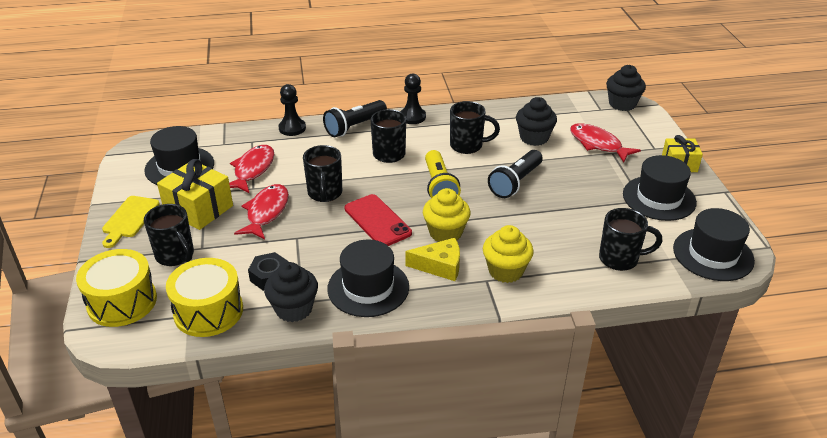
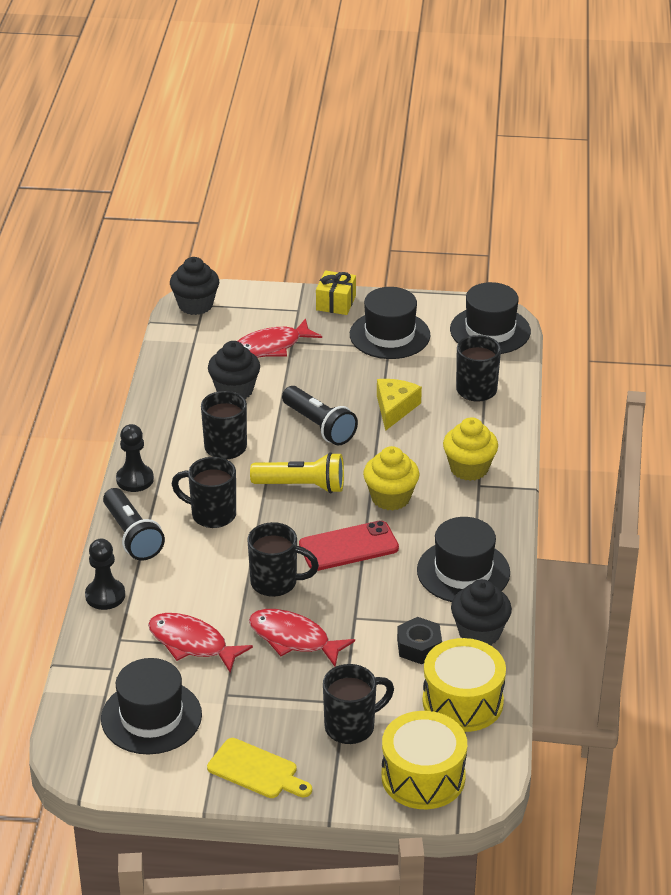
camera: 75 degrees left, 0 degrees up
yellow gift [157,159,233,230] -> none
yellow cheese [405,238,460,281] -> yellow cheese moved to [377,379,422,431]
...
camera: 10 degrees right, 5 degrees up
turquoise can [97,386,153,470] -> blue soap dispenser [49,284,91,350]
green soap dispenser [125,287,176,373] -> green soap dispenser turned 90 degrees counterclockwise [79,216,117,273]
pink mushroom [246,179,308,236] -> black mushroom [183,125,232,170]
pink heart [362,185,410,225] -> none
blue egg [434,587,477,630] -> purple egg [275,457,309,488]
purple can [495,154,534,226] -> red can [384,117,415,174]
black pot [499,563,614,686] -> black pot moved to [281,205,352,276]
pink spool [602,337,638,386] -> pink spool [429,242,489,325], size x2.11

--- Action item ---
State only how many lines above hold the string "black".

--- Your response ---
2